BEGIN

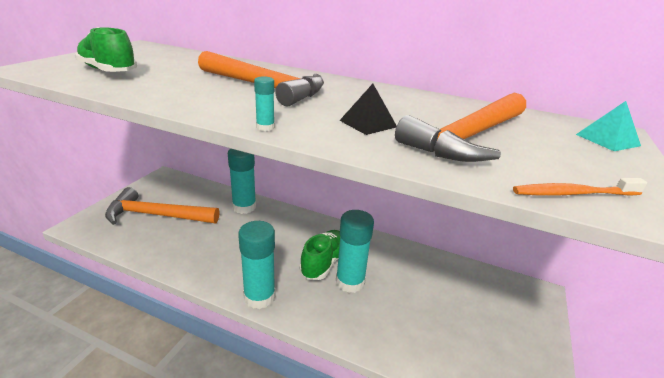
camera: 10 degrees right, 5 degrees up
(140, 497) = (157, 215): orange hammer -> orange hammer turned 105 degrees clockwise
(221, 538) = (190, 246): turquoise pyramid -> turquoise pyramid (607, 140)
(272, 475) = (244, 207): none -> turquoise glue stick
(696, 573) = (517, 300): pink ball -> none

END

TASK STATEMENT: Only the lines from the one with "(221, 538) = (190, 246): turquoise" through the end of the data should be printed, each exactly as it appears.

PROBLEM SOLUTION:
(221, 538) = (190, 246): turquoise pyramid -> turquoise pyramid (607, 140)
(272, 475) = (244, 207): none -> turquoise glue stick
(696, 573) = (517, 300): pink ball -> none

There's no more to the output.